Raw entries:
##############################

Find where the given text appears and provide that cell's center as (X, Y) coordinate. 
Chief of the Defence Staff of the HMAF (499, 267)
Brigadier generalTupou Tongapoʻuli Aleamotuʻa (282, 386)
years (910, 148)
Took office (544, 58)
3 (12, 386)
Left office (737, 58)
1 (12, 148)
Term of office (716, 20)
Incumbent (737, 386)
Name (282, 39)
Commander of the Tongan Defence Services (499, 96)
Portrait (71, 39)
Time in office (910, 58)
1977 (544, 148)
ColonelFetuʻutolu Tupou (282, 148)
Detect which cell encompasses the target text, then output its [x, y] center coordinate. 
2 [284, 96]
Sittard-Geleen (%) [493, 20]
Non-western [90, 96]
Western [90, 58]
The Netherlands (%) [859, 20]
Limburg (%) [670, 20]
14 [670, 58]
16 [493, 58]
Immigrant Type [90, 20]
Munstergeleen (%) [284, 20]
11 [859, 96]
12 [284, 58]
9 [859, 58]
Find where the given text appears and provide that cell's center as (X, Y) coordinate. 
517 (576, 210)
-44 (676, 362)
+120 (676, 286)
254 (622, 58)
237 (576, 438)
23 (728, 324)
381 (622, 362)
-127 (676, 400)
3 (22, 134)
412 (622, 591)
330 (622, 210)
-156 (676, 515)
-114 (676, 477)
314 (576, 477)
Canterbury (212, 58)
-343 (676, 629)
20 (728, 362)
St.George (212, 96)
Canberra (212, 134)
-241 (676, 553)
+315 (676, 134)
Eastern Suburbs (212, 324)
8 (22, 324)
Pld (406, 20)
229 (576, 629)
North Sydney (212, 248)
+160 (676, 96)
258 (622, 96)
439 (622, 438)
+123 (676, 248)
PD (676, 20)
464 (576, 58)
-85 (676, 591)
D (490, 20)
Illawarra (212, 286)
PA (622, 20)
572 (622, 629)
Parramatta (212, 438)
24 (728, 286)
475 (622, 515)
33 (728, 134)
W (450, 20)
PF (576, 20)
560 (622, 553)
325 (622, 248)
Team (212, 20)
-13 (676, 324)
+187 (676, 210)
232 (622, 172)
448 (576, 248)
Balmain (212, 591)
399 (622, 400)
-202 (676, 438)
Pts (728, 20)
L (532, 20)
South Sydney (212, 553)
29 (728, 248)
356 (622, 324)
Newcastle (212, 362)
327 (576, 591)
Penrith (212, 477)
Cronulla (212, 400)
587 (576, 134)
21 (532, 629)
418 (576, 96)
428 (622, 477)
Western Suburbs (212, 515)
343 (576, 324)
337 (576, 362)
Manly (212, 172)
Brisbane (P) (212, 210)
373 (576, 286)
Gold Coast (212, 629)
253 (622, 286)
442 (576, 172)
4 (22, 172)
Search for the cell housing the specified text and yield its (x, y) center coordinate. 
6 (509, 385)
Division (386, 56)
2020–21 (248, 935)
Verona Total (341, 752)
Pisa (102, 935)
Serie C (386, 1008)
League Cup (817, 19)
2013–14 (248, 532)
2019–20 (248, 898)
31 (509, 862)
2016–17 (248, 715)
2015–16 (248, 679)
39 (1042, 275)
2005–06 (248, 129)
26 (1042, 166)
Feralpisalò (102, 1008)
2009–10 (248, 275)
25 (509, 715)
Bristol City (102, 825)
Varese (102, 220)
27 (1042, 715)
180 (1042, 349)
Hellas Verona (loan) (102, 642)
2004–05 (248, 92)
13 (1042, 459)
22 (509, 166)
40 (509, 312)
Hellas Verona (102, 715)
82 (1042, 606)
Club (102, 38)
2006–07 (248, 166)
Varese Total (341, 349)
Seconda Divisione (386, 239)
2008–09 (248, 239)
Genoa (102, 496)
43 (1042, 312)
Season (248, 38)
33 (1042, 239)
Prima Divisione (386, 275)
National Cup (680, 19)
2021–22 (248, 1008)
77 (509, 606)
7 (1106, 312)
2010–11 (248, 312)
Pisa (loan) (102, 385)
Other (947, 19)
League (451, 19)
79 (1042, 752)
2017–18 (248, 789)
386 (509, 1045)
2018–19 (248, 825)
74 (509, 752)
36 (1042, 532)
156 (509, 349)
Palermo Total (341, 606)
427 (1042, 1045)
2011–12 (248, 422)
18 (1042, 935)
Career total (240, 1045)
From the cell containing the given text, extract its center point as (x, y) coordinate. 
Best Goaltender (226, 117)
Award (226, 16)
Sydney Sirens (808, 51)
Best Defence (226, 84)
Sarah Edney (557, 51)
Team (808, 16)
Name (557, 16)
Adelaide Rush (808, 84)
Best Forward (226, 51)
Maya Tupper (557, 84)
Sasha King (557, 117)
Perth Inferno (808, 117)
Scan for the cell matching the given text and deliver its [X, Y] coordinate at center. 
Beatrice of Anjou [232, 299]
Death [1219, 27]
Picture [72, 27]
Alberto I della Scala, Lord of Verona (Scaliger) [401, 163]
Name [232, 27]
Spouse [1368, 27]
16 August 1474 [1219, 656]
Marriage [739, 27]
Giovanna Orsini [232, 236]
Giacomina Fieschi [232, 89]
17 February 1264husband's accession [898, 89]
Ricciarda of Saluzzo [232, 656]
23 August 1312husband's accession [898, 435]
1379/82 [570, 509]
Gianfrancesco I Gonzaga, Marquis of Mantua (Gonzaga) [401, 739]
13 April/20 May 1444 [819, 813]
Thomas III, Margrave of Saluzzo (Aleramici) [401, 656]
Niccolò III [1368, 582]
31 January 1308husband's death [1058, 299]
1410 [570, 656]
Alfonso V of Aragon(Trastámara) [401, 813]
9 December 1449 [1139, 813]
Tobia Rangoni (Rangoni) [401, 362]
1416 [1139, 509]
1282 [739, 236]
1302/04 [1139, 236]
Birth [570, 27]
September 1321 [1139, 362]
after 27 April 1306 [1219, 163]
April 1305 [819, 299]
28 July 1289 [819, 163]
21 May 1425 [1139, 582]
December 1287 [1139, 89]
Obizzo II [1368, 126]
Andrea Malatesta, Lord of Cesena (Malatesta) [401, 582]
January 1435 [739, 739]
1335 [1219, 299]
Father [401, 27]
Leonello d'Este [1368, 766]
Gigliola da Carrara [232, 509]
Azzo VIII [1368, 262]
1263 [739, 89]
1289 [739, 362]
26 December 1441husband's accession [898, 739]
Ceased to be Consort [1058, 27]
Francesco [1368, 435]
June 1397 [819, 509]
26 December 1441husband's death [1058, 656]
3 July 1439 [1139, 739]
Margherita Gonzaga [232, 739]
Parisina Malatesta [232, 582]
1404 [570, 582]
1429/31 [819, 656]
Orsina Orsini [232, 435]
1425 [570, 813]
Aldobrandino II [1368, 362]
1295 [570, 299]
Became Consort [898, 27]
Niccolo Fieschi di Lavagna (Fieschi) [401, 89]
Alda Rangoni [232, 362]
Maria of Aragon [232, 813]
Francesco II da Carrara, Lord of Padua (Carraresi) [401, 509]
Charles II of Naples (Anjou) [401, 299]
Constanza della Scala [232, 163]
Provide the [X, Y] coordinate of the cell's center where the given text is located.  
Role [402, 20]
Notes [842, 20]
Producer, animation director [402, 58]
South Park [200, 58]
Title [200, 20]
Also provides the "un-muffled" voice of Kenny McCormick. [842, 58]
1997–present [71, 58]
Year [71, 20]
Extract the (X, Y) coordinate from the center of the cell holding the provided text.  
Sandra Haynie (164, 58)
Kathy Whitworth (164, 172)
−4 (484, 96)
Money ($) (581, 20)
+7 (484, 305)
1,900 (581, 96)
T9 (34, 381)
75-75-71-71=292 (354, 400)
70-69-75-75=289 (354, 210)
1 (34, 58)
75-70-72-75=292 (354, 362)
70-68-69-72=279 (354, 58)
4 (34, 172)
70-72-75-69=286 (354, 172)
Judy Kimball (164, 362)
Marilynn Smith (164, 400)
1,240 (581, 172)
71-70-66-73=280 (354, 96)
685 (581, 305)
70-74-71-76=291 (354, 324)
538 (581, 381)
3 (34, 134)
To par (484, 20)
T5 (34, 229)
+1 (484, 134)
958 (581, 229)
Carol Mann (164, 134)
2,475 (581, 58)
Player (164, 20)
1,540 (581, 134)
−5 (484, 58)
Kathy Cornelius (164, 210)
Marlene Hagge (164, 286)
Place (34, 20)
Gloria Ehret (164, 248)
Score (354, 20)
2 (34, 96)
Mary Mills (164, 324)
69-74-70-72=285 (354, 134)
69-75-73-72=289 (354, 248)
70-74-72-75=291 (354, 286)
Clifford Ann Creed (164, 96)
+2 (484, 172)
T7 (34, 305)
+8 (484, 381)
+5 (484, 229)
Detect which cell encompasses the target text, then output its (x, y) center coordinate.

##############################

Reproduce the entries verbatim, beginning with the first line and continuing through the line that contains "330 (622, 210)".

The response:
Find where the given text appears and provide that cell's center as (X, Y) coordinate. 
Chief of the Defence Staff of the HMAF (499, 267)
Brigadier generalTupou Tongapoʻuli Aleamotuʻa (282, 386)
years (910, 148)
Took office (544, 58)
3 (12, 386)
Left office (737, 58)
1 (12, 148)
Term of office (716, 20)
Incumbent (737, 386)
Name (282, 39)
Commander of the Tongan Defence Services (499, 96)
Portrait (71, 39)
Time in office (910, 58)
1977 (544, 148)
ColonelFetuʻutolu Tupou (282, 148)
Detect which cell encompasses the target text, then output its [x, y] center coordinate. 
2 [284, 96]
Sittard-Geleen (%) [493, 20]
Non-western [90, 96]
Western [90, 58]
The Netherlands (%) [859, 20]
Limburg (%) [670, 20]
14 [670, 58]
16 [493, 58]
Immigrant Type [90, 20]
Munstergeleen (%) [284, 20]
11 [859, 96]
12 [284, 58]
9 [859, 58]
Find where the given text appears and provide that cell's center as (X, Y) coordinate. 
517 (576, 210)
-44 (676, 362)
+120 (676, 286)
254 (622, 58)
237 (576, 438)
23 (728, 324)
381 (622, 362)
-127 (676, 400)
3 (22, 134)
412 (622, 591)
330 (622, 210)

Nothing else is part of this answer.